» SUPPLIED DATA:

____________________

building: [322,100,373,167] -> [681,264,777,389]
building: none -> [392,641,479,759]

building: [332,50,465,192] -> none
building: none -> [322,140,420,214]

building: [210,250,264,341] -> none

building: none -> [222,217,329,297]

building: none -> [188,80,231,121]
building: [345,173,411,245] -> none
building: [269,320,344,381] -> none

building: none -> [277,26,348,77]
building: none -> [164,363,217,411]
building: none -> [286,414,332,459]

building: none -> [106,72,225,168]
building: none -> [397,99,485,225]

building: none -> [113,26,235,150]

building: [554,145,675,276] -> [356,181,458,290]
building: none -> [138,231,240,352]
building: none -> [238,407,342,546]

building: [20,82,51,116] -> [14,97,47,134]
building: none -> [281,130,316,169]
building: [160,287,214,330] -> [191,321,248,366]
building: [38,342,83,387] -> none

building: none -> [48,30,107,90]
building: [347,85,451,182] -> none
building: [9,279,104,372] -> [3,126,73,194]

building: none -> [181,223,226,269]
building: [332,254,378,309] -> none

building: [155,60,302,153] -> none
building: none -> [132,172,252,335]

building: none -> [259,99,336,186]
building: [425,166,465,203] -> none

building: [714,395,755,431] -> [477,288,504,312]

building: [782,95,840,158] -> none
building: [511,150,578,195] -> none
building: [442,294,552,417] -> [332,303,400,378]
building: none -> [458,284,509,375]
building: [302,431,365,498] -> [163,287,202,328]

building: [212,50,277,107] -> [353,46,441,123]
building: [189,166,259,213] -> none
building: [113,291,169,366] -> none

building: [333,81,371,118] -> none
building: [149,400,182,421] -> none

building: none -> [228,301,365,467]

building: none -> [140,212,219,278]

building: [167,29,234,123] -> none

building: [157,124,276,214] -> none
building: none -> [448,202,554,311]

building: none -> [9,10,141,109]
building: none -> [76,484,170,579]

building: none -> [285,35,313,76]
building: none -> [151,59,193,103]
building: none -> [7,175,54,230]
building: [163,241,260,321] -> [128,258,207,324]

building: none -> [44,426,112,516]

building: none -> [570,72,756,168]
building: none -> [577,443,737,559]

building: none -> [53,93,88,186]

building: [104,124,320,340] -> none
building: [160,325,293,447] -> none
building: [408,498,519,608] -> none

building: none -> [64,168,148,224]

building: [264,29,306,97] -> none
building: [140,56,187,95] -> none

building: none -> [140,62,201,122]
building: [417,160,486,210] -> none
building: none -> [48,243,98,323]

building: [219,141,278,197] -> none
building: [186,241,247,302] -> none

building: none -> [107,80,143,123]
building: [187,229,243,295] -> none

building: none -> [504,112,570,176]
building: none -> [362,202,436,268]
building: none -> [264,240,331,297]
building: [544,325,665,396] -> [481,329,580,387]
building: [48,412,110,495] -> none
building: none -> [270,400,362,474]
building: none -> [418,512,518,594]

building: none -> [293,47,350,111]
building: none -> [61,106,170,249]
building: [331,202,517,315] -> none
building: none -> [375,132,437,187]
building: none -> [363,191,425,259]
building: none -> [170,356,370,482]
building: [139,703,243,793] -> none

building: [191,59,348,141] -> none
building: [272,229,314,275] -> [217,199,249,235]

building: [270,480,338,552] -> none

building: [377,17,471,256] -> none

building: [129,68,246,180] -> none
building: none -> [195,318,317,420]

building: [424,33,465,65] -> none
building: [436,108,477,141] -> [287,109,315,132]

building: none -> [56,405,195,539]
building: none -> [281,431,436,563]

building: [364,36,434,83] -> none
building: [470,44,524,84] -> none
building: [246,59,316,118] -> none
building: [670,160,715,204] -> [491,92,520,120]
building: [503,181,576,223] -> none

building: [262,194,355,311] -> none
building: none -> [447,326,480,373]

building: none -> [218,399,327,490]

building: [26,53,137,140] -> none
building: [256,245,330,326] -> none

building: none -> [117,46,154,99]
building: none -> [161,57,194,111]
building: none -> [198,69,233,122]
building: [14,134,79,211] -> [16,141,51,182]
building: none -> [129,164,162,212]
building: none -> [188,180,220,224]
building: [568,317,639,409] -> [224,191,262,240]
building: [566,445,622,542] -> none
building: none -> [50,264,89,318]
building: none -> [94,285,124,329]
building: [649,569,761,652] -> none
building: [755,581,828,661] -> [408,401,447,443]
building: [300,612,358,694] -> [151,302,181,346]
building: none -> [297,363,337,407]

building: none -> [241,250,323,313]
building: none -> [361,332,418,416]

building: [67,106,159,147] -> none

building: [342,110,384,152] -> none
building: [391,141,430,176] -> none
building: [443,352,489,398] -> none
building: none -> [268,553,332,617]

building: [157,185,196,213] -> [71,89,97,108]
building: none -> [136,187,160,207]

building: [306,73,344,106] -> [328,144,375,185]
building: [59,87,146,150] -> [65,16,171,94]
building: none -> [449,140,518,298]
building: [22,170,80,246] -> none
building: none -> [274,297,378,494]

____________________

» JOB ITEM: So that the data stays intact, repeat all of it exactly.

» ANSWER TO THE PROBLEM:
building: [322,100,373,167] -> [681,264,777,389]
building: none -> [392,641,479,759]

building: [332,50,465,192] -> none
building: none -> [322,140,420,214]

building: [210,250,264,341] -> none

building: none -> [222,217,329,297]

building: none -> [188,80,231,121]
building: [345,173,411,245] -> none
building: [269,320,344,381] -> none

building: none -> [277,26,348,77]
building: none -> [164,363,217,411]
building: none -> [286,414,332,459]

building: none -> [106,72,225,168]
building: none -> [397,99,485,225]

building: none -> [113,26,235,150]

building: [554,145,675,276] -> [356,181,458,290]
building: none -> [138,231,240,352]
building: none -> [238,407,342,546]

building: [20,82,51,116] -> [14,97,47,134]
building: none -> [281,130,316,169]
building: [160,287,214,330] -> [191,321,248,366]
building: [38,342,83,387] -> none

building: none -> [48,30,107,90]
building: [347,85,451,182] -> none
building: [9,279,104,372] -> [3,126,73,194]

building: none -> [181,223,226,269]
building: [332,254,378,309] -> none

building: [155,60,302,153] -> none
building: none -> [132,172,252,335]

building: none -> [259,99,336,186]
building: [425,166,465,203] -> none

building: [714,395,755,431] -> [477,288,504,312]

building: [782,95,840,158] -> none
building: [511,150,578,195] -> none
building: [442,294,552,417] -> [332,303,400,378]
building: none -> [458,284,509,375]
building: [302,431,365,498] -> [163,287,202,328]

building: [212,50,277,107] -> [353,46,441,123]
building: [189,166,259,213] -> none
building: [113,291,169,366] -> none

building: [333,81,371,118] -> none
building: [149,400,182,421] -> none

building: none -> [228,301,365,467]

building: none -> [140,212,219,278]

building: [167,29,234,123] -> none

building: [157,124,276,214] -> none
building: none -> [448,202,554,311]

building: none -> [9,10,141,109]
building: none -> [76,484,170,579]

building: none -> [285,35,313,76]
building: none -> [151,59,193,103]
building: none -> [7,175,54,230]
building: [163,241,260,321] -> [128,258,207,324]

building: none -> [44,426,112,516]

building: none -> [570,72,756,168]
building: none -> [577,443,737,559]

building: none -> [53,93,88,186]

building: [104,124,320,340] -> none
building: [160,325,293,447] -> none
building: [408,498,519,608] -> none

building: none -> [64,168,148,224]

building: [264,29,306,97] -> none
building: [140,56,187,95] -> none

building: none -> [140,62,201,122]
building: [417,160,486,210] -> none
building: none -> [48,243,98,323]

building: [219,141,278,197] -> none
building: [186,241,247,302] -> none

building: none -> [107,80,143,123]
building: [187,229,243,295] -> none

building: none -> [504,112,570,176]
building: none -> [362,202,436,268]
building: none -> [264,240,331,297]
building: [544,325,665,396] -> [481,329,580,387]
building: [48,412,110,495] -> none
building: none -> [270,400,362,474]
building: none -> [418,512,518,594]

building: none -> [293,47,350,111]
building: none -> [61,106,170,249]
building: [331,202,517,315] -> none
building: none -> [375,132,437,187]
building: none -> [363,191,425,259]
building: none -> [170,356,370,482]
building: [139,703,243,793] -> none

building: [191,59,348,141] -> none
building: [272,229,314,275] -> [217,199,249,235]

building: [270,480,338,552] -> none

building: [377,17,471,256] -> none

building: [129,68,246,180] -> none
building: none -> [195,318,317,420]

building: [424,33,465,65] -> none
building: [436,108,477,141] -> [287,109,315,132]

building: none -> [56,405,195,539]
building: none -> [281,431,436,563]

building: [364,36,434,83] -> none
building: [470,44,524,84] -> none
building: [246,59,316,118] -> none
building: [670,160,715,204] -> [491,92,520,120]
building: [503,181,576,223] -> none

building: [262,194,355,311] -> none
building: none -> [447,326,480,373]

building: none -> [218,399,327,490]

building: [26,53,137,140] -> none
building: [256,245,330,326] -> none

building: none -> [117,46,154,99]
building: none -> [161,57,194,111]
building: none -> [198,69,233,122]
building: [14,134,79,211] -> [16,141,51,182]
building: none -> [129,164,162,212]
building: none -> [188,180,220,224]
building: [568,317,639,409] -> [224,191,262,240]
building: [566,445,622,542] -> none
building: none -> [50,264,89,318]
building: none -> [94,285,124,329]
building: [649,569,761,652] -> none
building: [755,581,828,661] -> [408,401,447,443]
building: [300,612,358,694] -> [151,302,181,346]
building: none -> [297,363,337,407]

building: none -> [241,250,323,313]
building: none -> [361,332,418,416]

building: [67,106,159,147] -> none

building: [342,110,384,152] -> none
building: [391,141,430,176] -> none
building: [443,352,489,398] -> none
building: none -> [268,553,332,617]

building: [157,185,196,213] -> [71,89,97,108]
building: none -> [136,187,160,207]

building: [306,73,344,106] -> [328,144,375,185]
building: [59,87,146,150] -> [65,16,171,94]
building: none -> [449,140,518,298]
building: [22,170,80,246] -> none
building: none -> [274,297,378,494]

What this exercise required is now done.